• **TASK REQUIREMENTS**
The line containing "(341, 190) = (689, 579): pink" marks the end: output every line of the data up to it, and that line too, exactly as written.

Before-and-after object lists

------------------------------------------------

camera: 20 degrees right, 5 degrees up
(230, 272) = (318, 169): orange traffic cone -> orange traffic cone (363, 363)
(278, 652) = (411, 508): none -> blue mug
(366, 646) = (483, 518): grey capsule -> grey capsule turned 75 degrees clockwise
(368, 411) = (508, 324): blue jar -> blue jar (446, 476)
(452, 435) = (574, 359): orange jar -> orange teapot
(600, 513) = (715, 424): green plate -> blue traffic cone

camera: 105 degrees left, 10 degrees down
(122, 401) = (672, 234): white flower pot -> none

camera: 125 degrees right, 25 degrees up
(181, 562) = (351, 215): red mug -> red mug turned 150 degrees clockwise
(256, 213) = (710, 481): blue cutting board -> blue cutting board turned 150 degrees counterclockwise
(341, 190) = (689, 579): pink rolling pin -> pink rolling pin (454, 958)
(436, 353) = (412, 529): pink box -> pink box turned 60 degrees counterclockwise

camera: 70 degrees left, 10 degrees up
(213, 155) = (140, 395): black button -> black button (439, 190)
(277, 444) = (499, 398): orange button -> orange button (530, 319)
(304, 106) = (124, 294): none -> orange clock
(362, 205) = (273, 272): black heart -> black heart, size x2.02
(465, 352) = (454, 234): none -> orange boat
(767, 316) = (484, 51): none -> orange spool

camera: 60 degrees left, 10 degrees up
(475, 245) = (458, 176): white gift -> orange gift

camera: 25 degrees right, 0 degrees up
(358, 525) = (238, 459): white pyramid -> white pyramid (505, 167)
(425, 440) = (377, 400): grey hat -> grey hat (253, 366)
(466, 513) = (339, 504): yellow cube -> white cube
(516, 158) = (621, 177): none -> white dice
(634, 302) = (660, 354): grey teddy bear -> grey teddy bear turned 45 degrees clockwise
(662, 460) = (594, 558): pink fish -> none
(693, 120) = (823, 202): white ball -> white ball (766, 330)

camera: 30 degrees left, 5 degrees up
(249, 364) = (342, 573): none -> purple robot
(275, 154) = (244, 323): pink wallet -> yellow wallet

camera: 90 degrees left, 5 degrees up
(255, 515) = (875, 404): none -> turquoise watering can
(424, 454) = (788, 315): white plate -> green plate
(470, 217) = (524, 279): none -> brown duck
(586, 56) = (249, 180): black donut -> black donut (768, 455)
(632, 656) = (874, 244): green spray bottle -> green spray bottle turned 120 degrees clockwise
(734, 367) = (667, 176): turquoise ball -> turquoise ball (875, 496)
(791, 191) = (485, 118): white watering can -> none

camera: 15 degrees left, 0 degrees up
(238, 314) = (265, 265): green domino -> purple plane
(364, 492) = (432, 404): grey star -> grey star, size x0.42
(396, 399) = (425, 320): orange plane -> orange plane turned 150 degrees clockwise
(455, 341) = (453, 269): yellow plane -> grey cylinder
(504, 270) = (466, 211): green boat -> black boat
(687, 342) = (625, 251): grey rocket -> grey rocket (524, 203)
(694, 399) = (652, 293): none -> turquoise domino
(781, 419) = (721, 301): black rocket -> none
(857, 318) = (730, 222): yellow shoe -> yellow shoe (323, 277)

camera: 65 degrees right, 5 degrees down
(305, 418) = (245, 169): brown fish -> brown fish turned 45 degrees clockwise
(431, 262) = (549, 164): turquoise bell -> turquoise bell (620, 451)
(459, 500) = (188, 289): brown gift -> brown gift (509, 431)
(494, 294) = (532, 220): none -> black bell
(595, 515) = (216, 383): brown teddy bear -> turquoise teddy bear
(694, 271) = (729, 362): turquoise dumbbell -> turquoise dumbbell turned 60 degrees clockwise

------------------------------------------------

• **TASK RESULT**
camera: 20 degrees right, 5 degrees up
(230, 272) = (318, 169): orange traffic cone -> orange traffic cone (363, 363)
(278, 652) = (411, 508): none -> blue mug
(366, 646) = (483, 518): grey capsule -> grey capsule turned 75 degrees clockwise
(368, 411) = (508, 324): blue jar -> blue jar (446, 476)
(452, 435) = (574, 359): orange jar -> orange teapot
(600, 513) = (715, 424): green plate -> blue traffic cone

camera: 105 degrees left, 10 degrees down
(122, 401) = (672, 234): white flower pot -> none

camera: 125 degrees right, 25 degrees up
(181, 562) = (351, 215): red mug -> red mug turned 150 degrees clockwise
(256, 213) = (710, 481): blue cutting board -> blue cutting board turned 150 degrees counterclockwise
(341, 190) = (689, 579): pink rolling pin -> pink rolling pin (454, 958)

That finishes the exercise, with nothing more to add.